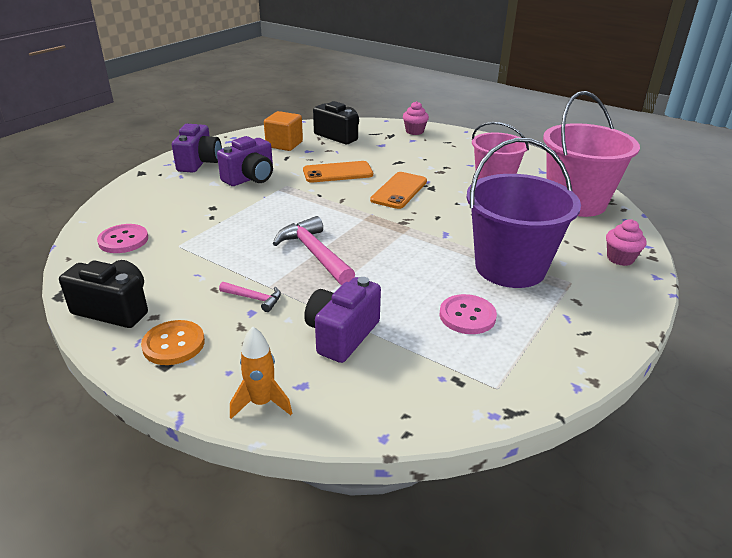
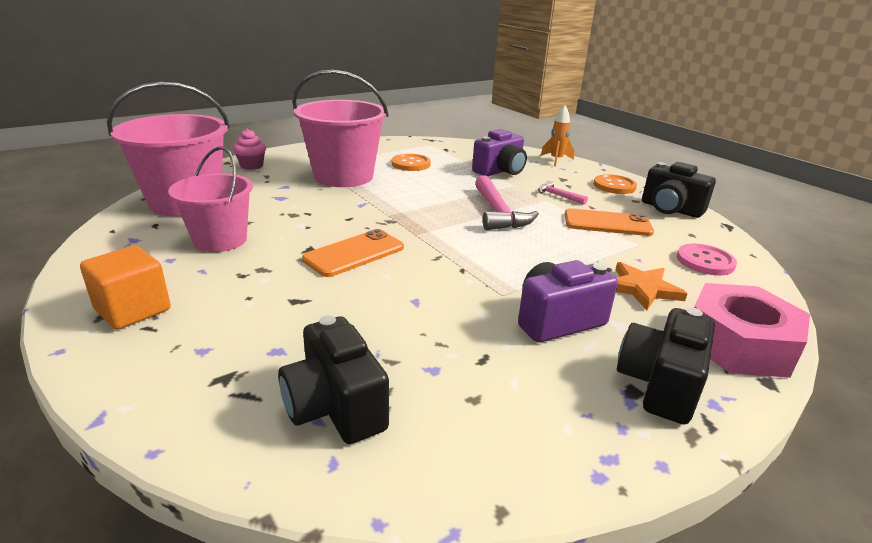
camera: 160 degrees left, 5 degrees down
purple camera [172,124,222,172] -> black camera [617,307,715,425]
orange cube [264,111,303,151] -> orange cube moved to [80,245,171,330]
orange phone [303,161,373,183] -> orange phone moved to [564,208,654,236]
pink cupcake [403,101,429,135] -> none
pink button [440,294,497,334] -> orange button [392,154,431,171]
purple bucket [467,138,581,288] -> pink bucket [293,70,389,187]
none -> orange star [616,262,688,310]
none -> pink nut [694,283,810,378]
..........
- TO-DO ITEM -
All lines from the one with "none -> orange star [616,262,688,310]" to the end of the listing are to be printed exactly as given, both ends included.

- ANSWER FOR THE TASK -
none -> orange star [616,262,688,310]
none -> pink nut [694,283,810,378]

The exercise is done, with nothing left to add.